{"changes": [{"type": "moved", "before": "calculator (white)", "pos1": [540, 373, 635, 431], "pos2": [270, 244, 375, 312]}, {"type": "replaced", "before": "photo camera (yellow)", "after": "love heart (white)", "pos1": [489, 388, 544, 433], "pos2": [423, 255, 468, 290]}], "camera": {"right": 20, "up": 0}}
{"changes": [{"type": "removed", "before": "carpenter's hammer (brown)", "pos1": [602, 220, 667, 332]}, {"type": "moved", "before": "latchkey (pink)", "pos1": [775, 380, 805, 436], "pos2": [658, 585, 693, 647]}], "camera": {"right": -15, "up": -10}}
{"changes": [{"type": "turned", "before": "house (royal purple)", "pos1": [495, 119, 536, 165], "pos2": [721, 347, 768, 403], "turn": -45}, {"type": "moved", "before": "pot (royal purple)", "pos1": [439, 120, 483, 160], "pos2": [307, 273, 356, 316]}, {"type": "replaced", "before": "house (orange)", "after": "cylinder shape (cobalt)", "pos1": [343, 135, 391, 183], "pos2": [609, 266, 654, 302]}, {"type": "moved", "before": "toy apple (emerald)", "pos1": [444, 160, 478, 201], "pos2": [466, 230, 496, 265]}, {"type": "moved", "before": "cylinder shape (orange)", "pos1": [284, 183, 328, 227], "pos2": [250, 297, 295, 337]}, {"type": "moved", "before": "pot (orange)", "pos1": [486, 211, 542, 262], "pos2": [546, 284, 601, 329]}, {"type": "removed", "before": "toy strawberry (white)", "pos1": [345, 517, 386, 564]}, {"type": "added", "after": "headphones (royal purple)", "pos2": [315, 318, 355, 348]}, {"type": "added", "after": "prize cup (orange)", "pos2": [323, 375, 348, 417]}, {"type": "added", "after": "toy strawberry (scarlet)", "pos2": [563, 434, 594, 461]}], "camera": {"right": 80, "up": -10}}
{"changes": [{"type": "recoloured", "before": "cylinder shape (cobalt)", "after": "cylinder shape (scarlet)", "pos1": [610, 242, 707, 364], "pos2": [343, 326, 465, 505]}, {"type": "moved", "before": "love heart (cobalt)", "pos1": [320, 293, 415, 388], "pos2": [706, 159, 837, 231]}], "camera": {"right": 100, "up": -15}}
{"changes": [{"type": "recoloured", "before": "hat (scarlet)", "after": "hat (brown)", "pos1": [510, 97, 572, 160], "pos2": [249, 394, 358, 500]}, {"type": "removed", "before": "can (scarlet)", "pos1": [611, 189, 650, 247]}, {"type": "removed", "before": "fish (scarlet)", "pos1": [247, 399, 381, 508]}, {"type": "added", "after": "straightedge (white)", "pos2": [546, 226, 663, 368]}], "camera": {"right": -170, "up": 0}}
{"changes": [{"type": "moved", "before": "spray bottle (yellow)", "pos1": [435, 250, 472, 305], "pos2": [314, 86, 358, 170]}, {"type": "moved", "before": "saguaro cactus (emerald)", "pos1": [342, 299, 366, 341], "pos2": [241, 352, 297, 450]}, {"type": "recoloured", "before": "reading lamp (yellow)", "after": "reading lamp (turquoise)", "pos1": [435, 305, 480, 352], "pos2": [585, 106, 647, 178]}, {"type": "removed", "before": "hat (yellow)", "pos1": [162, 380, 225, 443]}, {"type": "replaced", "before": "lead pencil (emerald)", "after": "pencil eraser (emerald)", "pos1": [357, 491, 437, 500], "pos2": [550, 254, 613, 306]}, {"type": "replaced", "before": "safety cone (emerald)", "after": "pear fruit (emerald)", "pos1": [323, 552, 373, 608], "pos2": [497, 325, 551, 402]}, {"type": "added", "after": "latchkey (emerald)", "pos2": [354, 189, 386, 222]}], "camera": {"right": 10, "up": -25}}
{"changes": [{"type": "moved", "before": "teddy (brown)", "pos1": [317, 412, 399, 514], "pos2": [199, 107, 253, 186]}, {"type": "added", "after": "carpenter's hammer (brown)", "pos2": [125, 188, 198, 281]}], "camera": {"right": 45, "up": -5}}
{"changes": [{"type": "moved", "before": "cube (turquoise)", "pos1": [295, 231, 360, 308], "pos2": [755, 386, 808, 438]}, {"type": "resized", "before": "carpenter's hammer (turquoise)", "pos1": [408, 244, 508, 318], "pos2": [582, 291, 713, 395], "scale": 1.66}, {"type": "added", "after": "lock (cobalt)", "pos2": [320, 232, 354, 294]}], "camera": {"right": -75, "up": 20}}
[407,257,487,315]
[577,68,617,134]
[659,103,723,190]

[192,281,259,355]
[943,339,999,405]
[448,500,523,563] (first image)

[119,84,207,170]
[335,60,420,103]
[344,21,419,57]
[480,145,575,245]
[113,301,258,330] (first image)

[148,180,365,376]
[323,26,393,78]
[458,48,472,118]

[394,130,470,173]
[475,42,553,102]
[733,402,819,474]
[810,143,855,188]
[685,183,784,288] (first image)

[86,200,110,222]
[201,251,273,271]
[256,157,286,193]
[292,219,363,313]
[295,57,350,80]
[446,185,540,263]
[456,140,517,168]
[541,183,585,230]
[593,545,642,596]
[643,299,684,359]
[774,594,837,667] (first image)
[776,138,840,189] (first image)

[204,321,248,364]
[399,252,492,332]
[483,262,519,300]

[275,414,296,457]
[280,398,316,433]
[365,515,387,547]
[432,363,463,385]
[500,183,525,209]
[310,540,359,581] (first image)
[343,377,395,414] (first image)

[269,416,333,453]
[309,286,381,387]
================================
§ **INSTRUCTIONS FOR THE TASK**: Set down the lines above exactly as written. Begin at the line containing "[310,540,359,581] (first image)" and stop after the last line.

§ **TASK OUTPUT**:
[310,540,359,581] (first image)
[343,377,395,414] (first image)

[269,416,333,453]
[309,286,381,387]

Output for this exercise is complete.